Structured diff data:
++++++++++
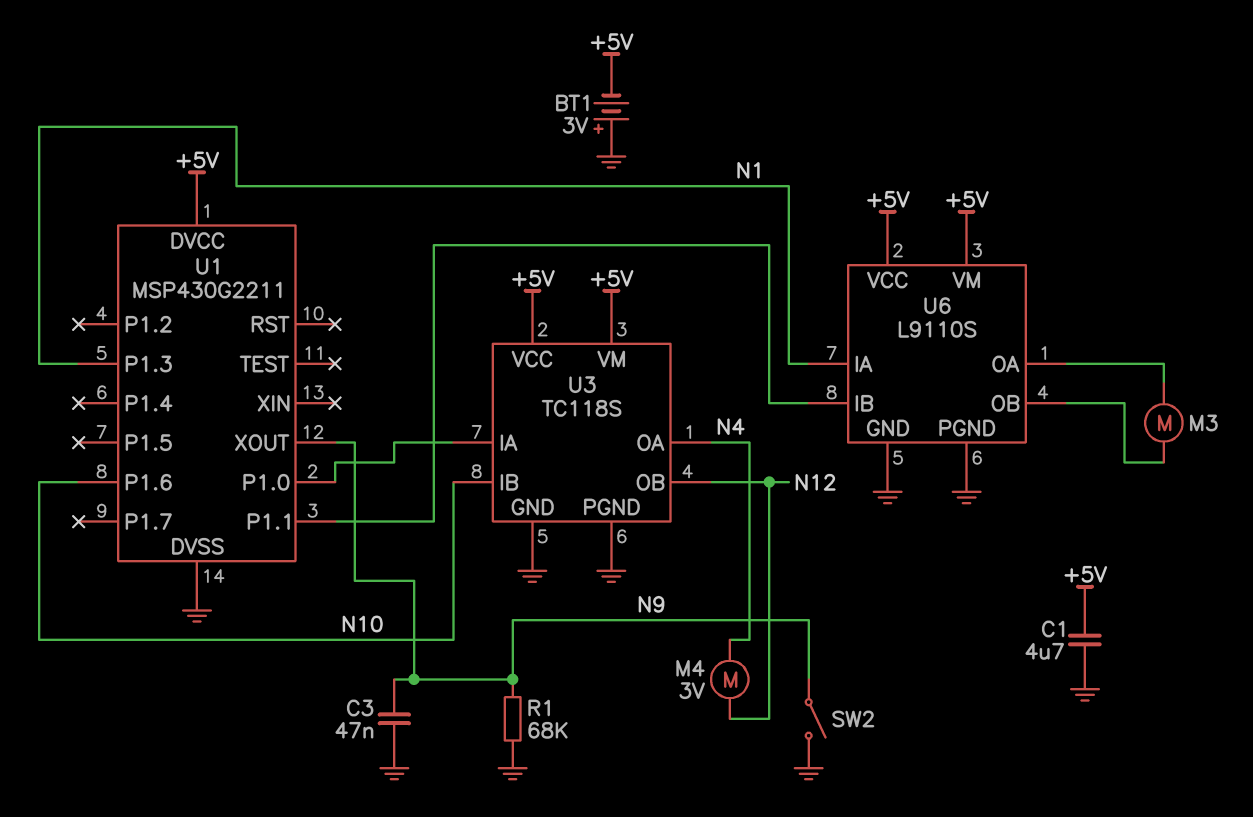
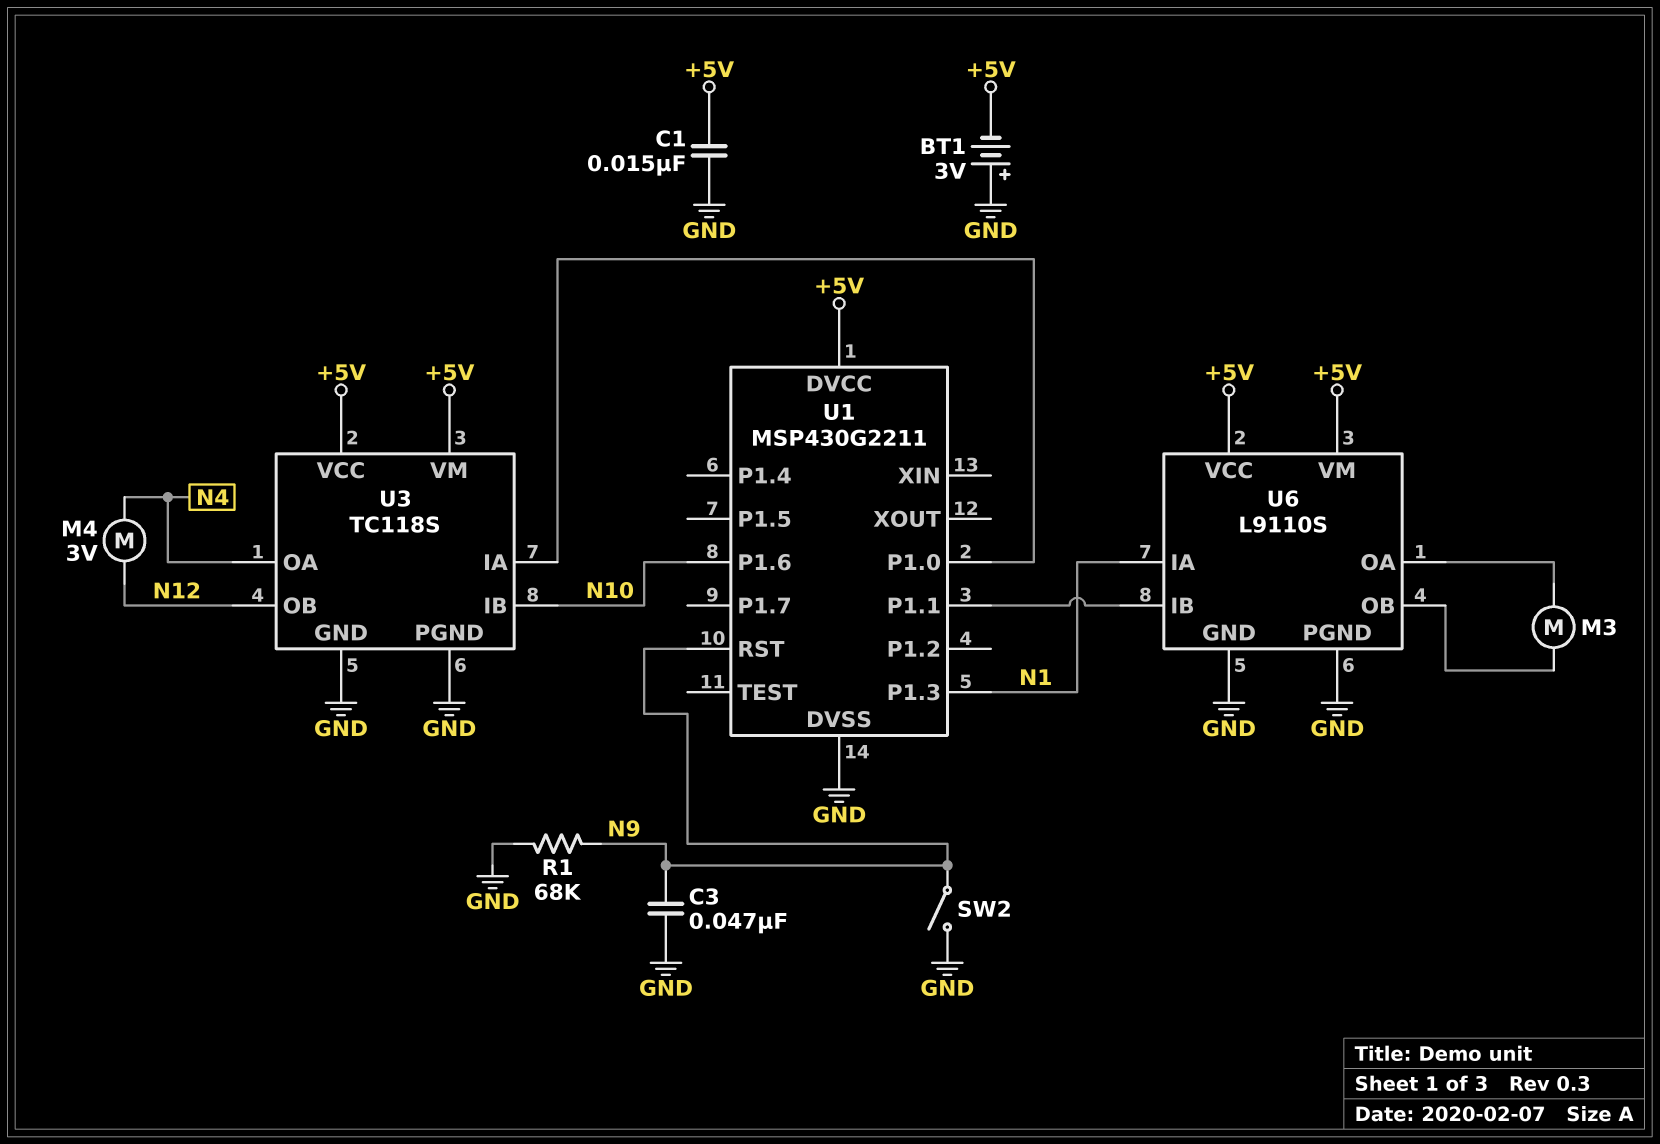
C1: 4.7uF (+5V, GND) -> 15nF (+5V, GND)
U1 pin RST: none -> N9
U1 pin XOUT: N9 -> none

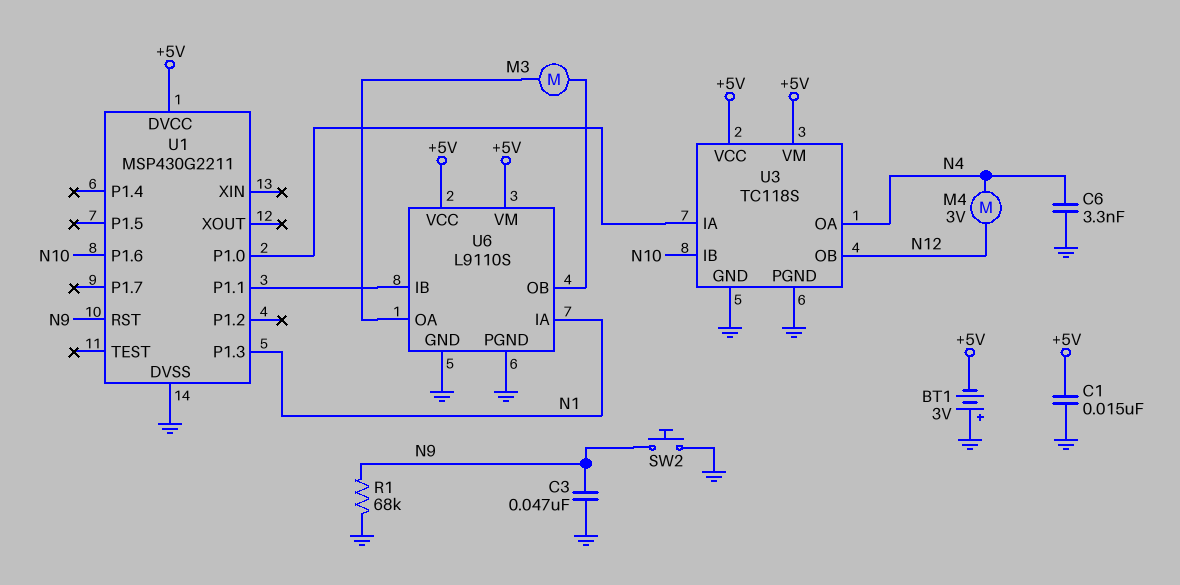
C6: none -> 3.3nF (GND, N4)
SW2: switch (GND, N9) -> button (GND, N9)

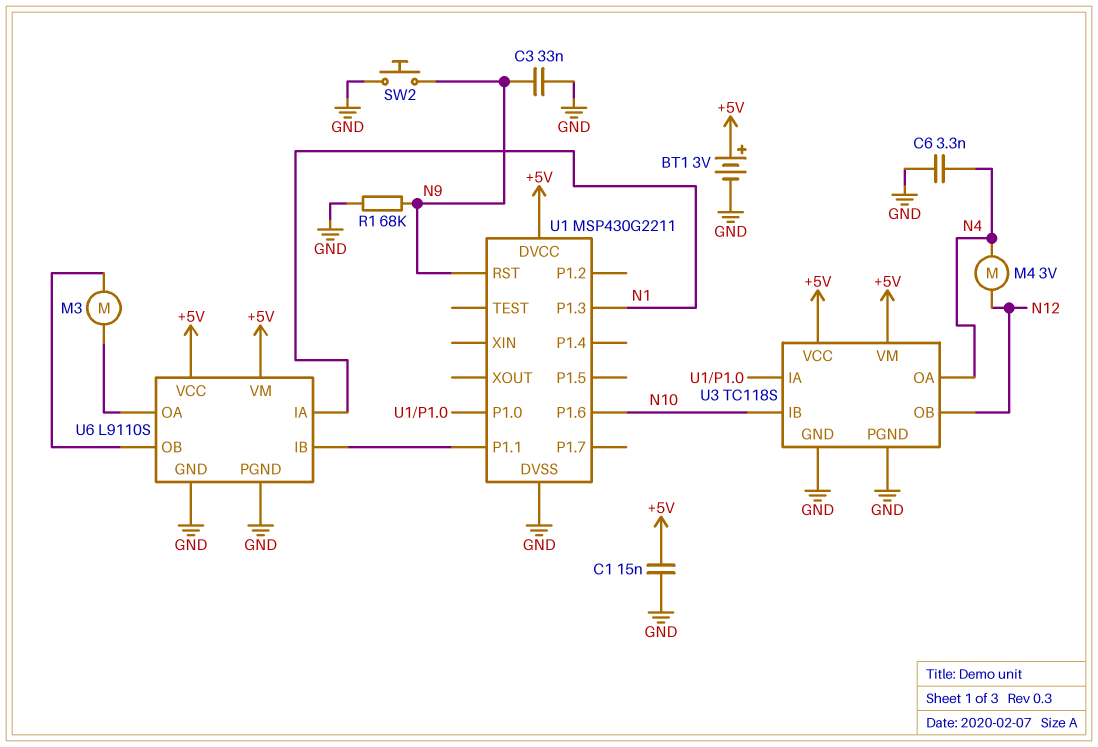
BT1: 3V (plus GND, minus +5V) -> 3V (plus +5V, minus GND)
C3: 47nF (GND, N9) -> 33nF (GND, N9)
++++++++++
• **Exercise directions**:
Repeat the data exactly, without the pictures.

• **Result for this exercise**:
C1: 4.7uF (+5V, GND) -> 15nF (+5V, GND)
U1 pin RST: none -> N9
U1 pin XOUT: N9 -> none

C6: none -> 3.3nF (GND, N4)
SW2: switch (GND, N9) -> button (GND, N9)

BT1: 3V (plus GND, minus +5V) -> 3V (plus +5V, minus GND)
C3: 47nF (GND, N9) -> 33nF (GND, N9)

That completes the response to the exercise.